▶ _DATA IN THIS EXERCISE_
▬▬▬▬▬▬

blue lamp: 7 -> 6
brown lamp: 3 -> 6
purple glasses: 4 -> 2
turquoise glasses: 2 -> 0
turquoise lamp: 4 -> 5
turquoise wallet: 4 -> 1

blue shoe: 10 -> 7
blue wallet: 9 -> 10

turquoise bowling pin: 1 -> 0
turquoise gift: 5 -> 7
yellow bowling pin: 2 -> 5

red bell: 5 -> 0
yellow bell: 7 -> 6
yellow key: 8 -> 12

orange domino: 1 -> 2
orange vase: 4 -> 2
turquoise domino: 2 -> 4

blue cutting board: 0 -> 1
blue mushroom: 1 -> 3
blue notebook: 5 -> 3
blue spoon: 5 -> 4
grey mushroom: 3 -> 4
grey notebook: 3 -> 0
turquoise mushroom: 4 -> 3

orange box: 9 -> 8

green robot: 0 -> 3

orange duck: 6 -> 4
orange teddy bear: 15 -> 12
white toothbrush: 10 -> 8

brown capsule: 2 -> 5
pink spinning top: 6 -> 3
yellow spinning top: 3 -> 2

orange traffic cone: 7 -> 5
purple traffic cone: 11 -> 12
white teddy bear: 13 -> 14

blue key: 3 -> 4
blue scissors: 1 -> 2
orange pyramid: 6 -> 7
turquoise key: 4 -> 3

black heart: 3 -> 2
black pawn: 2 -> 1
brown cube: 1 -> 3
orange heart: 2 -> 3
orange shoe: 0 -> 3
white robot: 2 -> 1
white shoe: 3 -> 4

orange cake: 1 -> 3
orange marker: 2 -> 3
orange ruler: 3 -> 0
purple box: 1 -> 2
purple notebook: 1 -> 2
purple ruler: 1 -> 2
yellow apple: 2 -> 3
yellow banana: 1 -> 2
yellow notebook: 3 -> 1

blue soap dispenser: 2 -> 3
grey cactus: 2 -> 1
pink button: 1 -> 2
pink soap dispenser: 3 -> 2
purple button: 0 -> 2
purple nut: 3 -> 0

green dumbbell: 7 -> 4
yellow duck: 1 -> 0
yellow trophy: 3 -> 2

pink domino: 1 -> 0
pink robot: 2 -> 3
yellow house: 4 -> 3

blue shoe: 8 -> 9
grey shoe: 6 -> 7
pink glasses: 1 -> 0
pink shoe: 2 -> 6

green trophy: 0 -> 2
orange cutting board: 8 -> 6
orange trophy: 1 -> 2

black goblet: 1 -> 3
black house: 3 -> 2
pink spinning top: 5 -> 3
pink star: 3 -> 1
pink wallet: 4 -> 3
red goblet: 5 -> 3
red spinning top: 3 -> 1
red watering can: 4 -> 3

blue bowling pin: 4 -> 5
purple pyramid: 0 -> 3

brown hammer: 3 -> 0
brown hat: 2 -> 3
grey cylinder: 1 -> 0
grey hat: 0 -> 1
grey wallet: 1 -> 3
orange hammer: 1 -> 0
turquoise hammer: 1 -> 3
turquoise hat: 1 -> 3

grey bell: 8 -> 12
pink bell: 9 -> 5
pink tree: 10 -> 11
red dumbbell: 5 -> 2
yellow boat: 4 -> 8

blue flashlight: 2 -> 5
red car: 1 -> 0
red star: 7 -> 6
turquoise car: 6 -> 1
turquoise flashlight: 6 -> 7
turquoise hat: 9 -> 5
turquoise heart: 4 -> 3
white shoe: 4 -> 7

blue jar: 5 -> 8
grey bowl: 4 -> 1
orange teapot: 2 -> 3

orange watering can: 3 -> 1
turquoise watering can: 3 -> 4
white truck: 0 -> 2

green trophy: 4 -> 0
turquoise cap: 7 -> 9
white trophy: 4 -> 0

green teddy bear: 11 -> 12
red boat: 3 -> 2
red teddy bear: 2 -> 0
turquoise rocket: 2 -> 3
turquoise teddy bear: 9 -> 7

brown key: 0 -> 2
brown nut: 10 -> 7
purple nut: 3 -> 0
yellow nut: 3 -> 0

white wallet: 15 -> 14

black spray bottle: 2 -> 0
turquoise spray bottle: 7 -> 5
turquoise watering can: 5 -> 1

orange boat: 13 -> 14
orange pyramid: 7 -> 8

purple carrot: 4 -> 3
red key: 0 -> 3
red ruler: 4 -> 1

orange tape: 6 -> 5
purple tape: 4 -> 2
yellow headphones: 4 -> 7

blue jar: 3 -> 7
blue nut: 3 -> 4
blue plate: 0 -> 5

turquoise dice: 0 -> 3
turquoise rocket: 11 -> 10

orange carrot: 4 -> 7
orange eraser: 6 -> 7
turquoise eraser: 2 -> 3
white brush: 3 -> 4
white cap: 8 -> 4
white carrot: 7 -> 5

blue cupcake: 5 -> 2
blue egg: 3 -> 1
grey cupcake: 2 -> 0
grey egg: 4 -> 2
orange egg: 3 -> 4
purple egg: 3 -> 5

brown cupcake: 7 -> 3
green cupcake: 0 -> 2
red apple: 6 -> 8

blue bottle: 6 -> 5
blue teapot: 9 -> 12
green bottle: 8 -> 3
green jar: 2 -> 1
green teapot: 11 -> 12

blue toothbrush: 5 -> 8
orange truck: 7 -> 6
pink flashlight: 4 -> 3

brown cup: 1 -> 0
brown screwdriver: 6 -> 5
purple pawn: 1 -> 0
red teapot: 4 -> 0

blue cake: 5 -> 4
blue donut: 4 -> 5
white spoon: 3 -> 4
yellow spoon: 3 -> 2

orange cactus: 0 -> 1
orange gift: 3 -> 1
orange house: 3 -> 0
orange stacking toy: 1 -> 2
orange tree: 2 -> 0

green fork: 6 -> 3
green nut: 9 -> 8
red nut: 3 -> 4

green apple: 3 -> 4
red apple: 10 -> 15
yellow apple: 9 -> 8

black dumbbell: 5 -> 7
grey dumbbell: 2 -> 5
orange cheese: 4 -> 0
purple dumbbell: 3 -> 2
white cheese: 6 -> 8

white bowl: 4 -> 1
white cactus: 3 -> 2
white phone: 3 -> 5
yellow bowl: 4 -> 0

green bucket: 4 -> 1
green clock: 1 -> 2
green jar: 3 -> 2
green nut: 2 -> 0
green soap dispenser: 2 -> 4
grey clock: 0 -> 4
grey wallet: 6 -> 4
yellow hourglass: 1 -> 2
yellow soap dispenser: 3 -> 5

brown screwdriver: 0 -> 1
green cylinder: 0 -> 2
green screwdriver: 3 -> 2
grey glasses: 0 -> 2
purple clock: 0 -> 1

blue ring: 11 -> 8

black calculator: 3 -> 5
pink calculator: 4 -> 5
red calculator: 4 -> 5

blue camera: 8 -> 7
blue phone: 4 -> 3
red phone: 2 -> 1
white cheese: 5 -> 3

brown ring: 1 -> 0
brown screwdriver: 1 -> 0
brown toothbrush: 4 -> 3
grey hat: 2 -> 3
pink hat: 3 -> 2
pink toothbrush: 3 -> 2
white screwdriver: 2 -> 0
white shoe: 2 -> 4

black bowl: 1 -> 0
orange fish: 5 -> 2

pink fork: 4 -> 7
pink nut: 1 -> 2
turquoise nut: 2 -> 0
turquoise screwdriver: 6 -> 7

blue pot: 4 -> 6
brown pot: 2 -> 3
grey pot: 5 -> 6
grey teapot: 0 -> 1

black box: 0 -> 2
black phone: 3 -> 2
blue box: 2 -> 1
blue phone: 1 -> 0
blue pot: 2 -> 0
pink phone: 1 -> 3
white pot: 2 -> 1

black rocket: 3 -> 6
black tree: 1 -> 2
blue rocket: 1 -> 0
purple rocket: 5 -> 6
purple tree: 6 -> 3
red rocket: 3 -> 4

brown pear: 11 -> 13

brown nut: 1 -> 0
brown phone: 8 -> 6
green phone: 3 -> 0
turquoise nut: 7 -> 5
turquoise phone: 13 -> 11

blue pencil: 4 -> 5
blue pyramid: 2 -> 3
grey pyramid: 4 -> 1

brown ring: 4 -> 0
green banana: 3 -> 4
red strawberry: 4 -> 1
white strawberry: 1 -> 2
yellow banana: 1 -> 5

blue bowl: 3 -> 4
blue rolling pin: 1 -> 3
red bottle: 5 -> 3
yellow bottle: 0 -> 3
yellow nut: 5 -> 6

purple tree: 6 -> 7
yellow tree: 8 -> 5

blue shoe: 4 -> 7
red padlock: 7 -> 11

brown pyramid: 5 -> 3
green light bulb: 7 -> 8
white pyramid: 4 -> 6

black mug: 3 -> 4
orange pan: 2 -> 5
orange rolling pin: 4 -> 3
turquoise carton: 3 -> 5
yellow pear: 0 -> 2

▬▬▬▬▬▬

From the entries above, return exactly the line containing "turquoise mushroom: 4 -> 3", the line containing "orange cake: 1 -> 3", and all lines between, and nothing else.

▶ _OUTPUT OF THE TASK_
turquoise mushroom: 4 -> 3

orange box: 9 -> 8

green robot: 0 -> 3

orange duck: 6 -> 4
orange teddy bear: 15 -> 12
white toothbrush: 10 -> 8

brown capsule: 2 -> 5
pink spinning top: 6 -> 3
yellow spinning top: 3 -> 2

orange traffic cone: 7 -> 5
purple traffic cone: 11 -> 12
white teddy bear: 13 -> 14

blue key: 3 -> 4
blue scissors: 1 -> 2
orange pyramid: 6 -> 7
turquoise key: 4 -> 3

black heart: 3 -> 2
black pawn: 2 -> 1
brown cube: 1 -> 3
orange heart: 2 -> 3
orange shoe: 0 -> 3
white robot: 2 -> 1
white shoe: 3 -> 4

orange cake: 1 -> 3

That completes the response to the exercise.